**Work item**:
If a line in the entries below includes "plus", show that line.

-.-.-

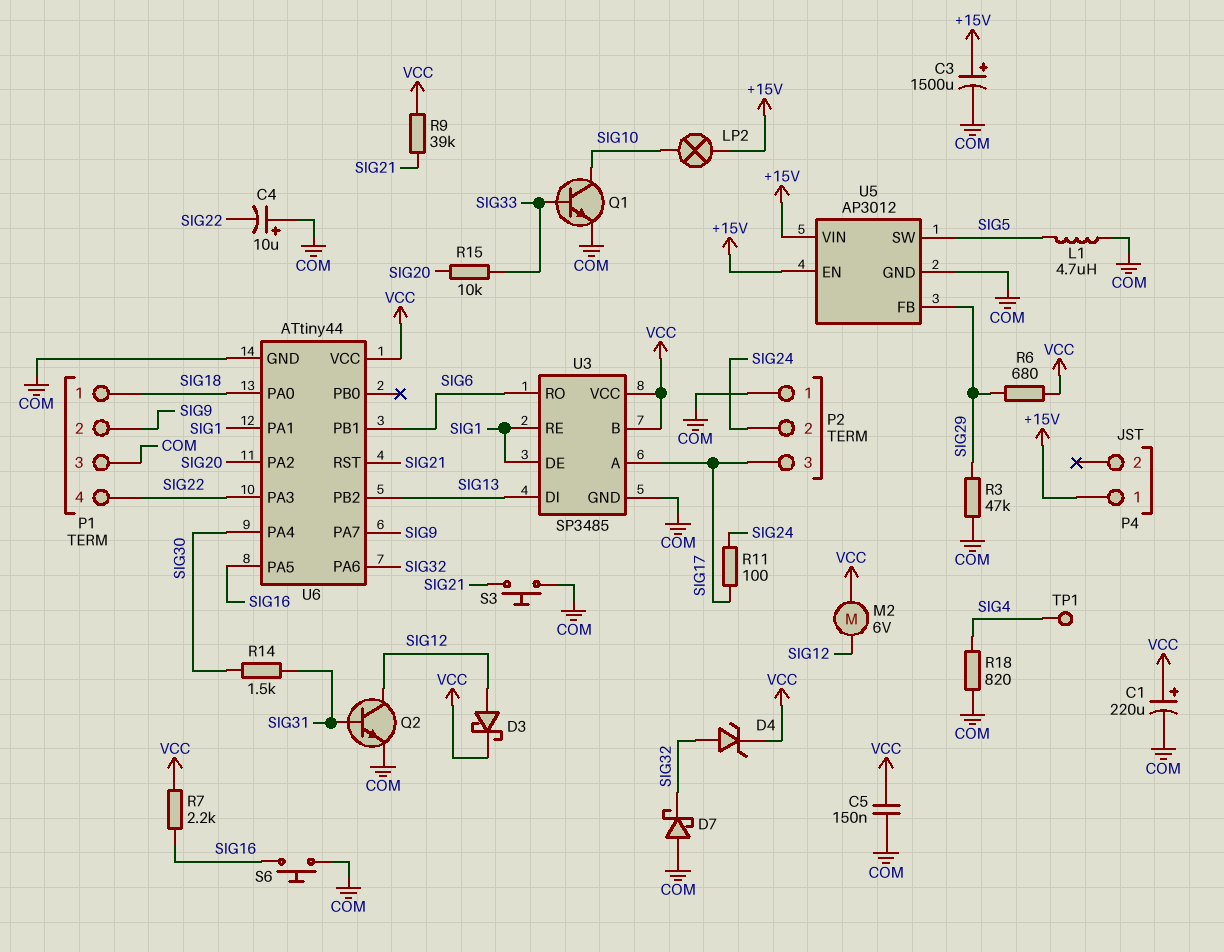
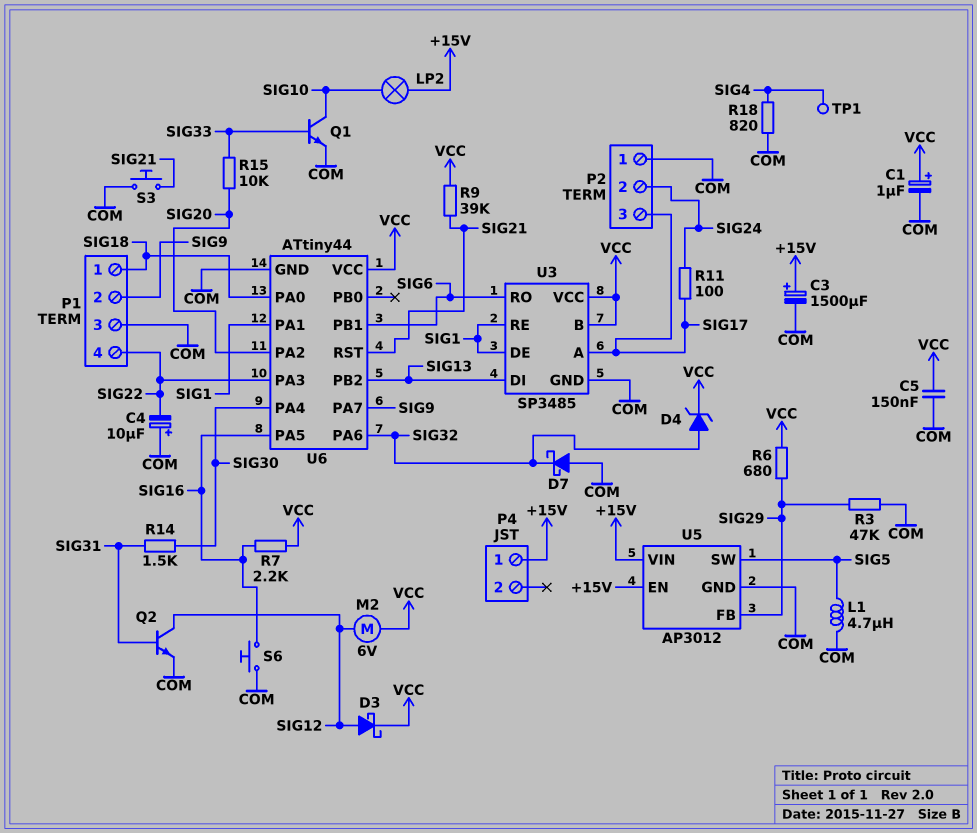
C1: 220uF (plus VCC, minus COM) -> 1uF (plus VCC, minus COM)

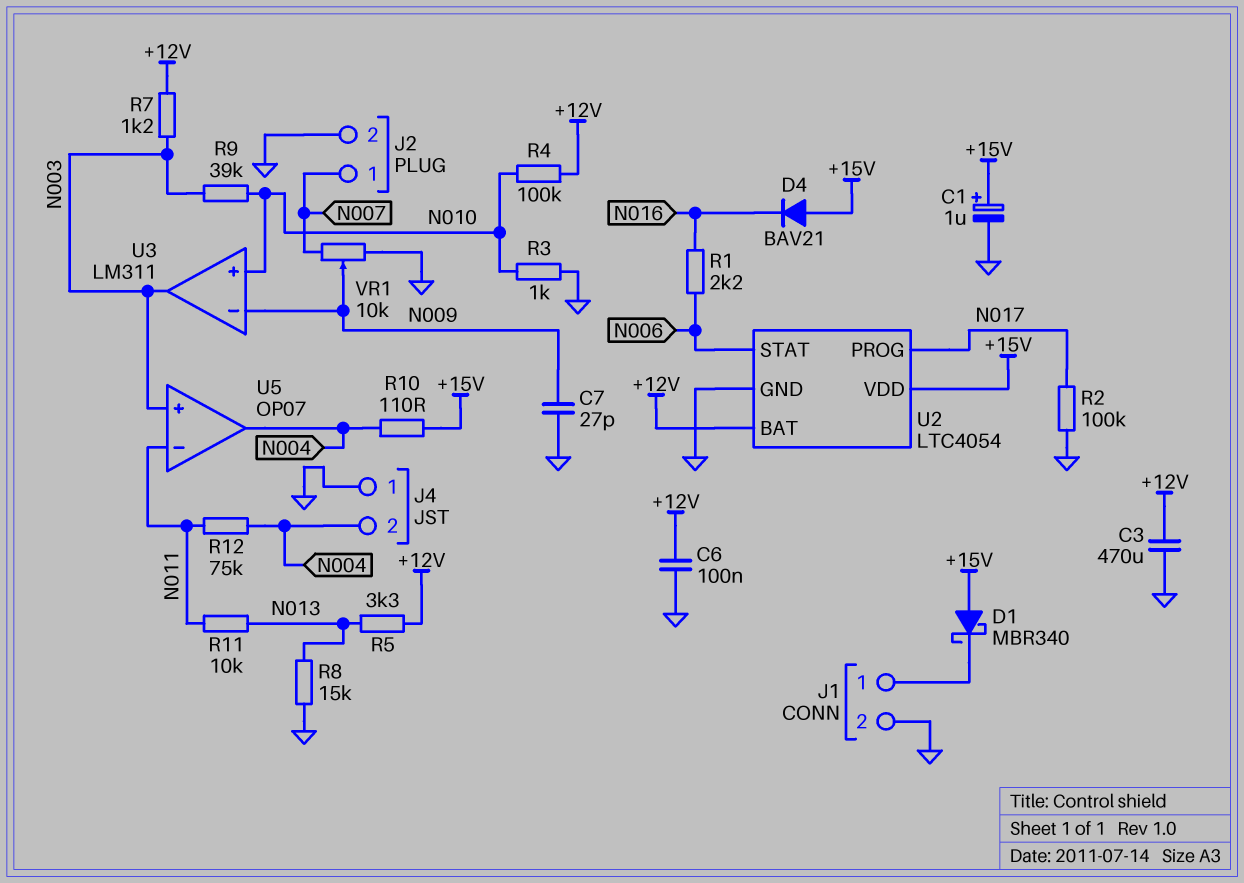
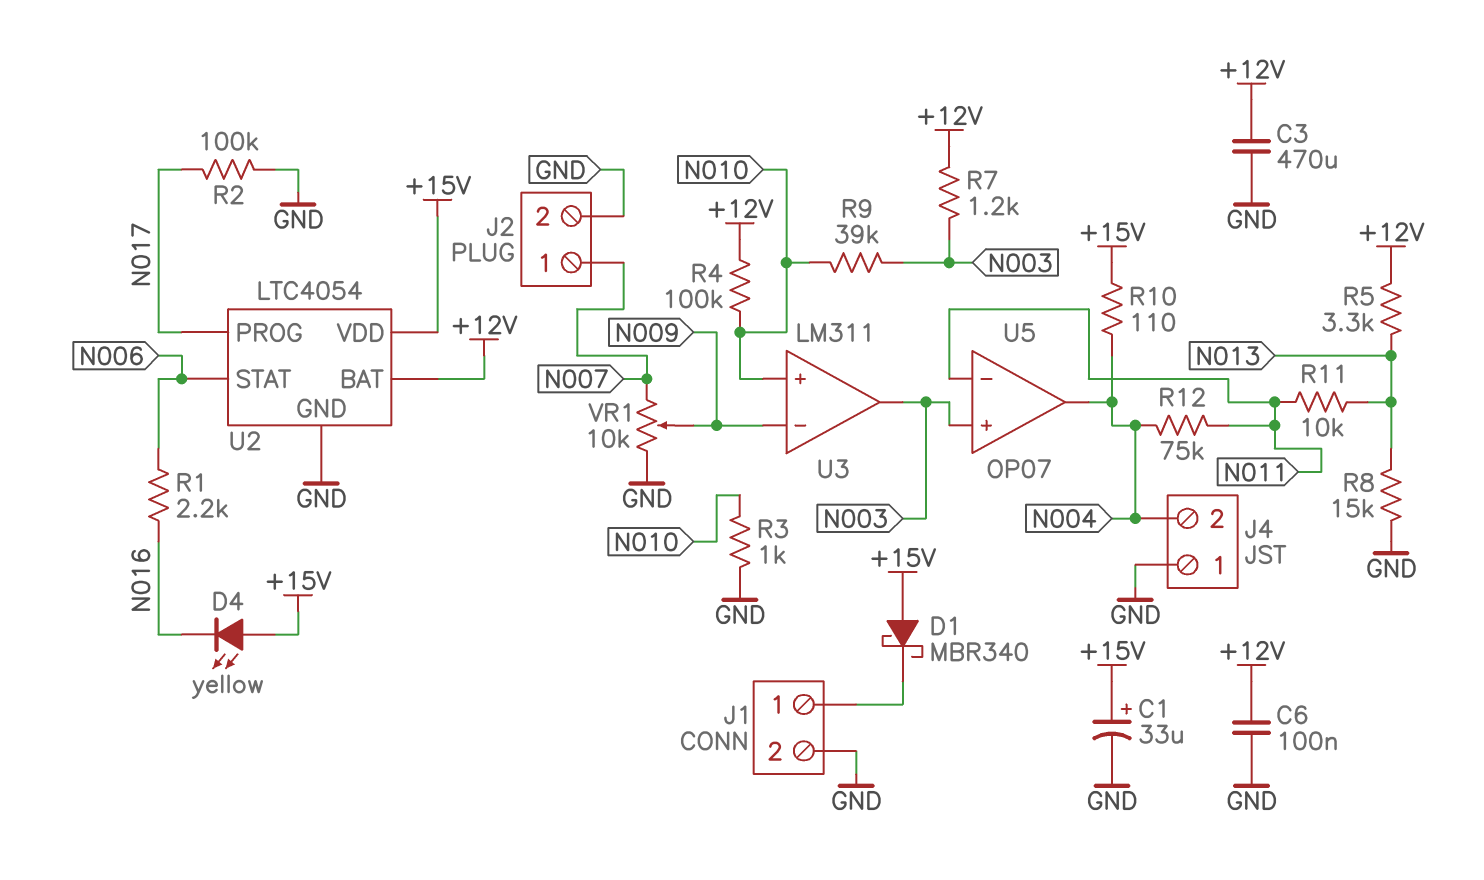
C1: 1uF (plus +15V, minus GND) -> 33uF (plus +15V, minus GND)
C7: 27pF (GND, N009) -> none
D4: diode BAV21 (A +15V, K N016) -> LED yellow (A +15V, K N016)

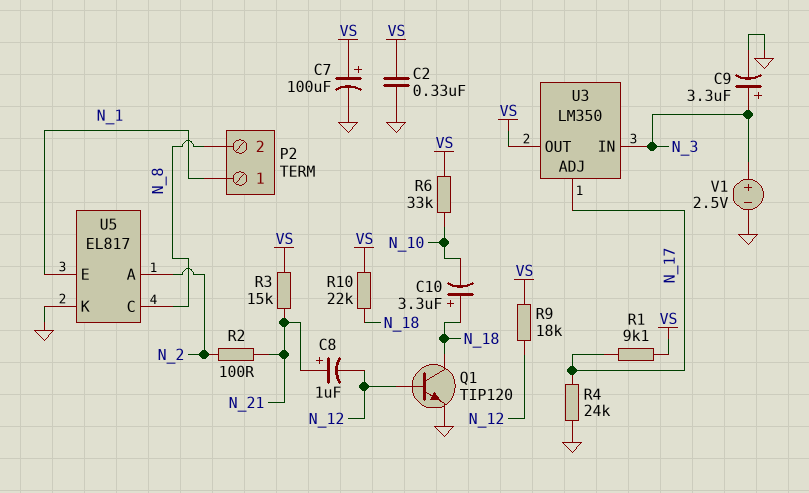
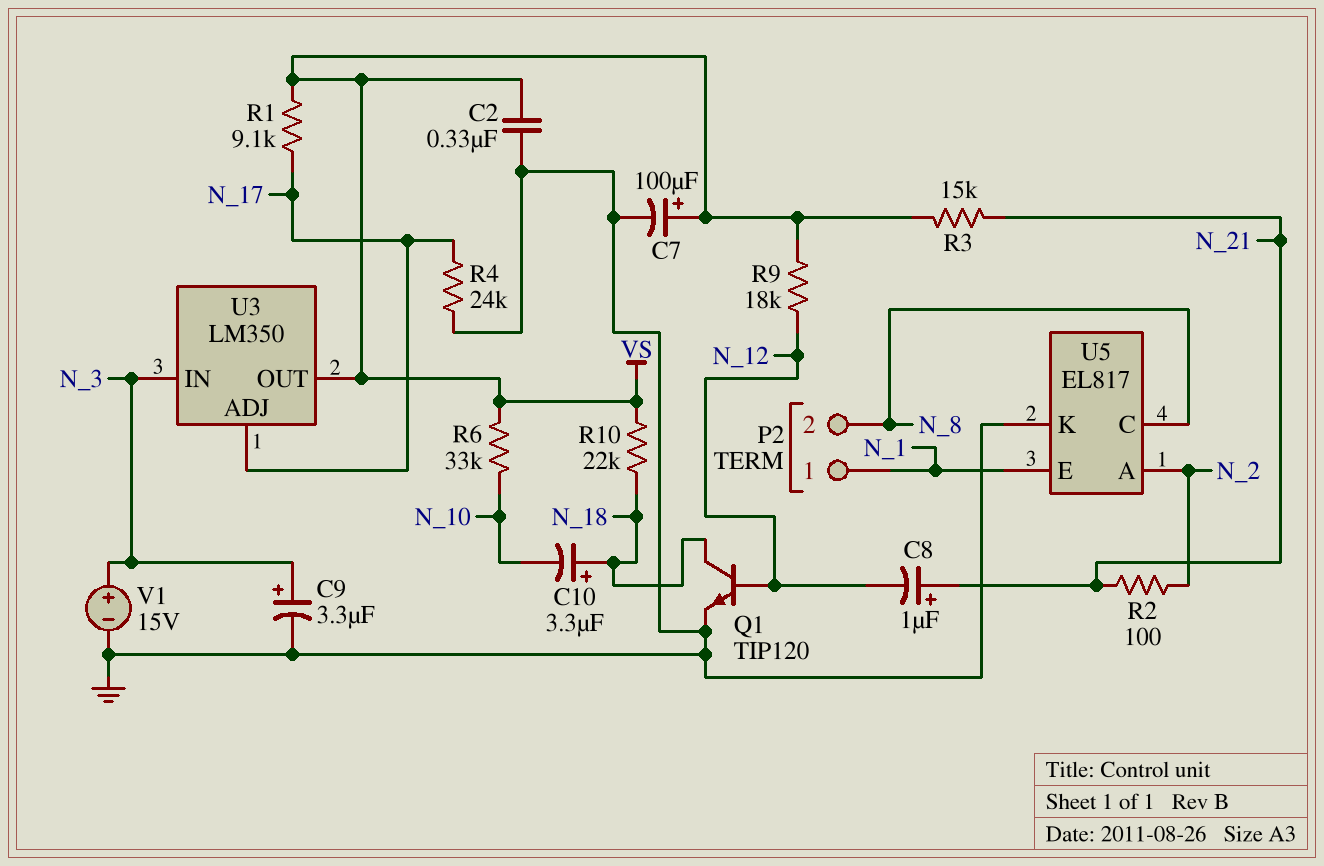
V1: 2.5V (plus N_3, minus GND) -> 15V (plus N_3, minus GND)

-.-.-

**Response area**:
C1: 220uF (plus VCC, minus COM) -> 1uF (plus VCC, minus COM)
C1: 1uF (plus +15V, minus GND) -> 33uF (plus +15V, minus GND)
V1: 2.5V (plus N_3, minus GND) -> 15V (plus N_3, minus GND)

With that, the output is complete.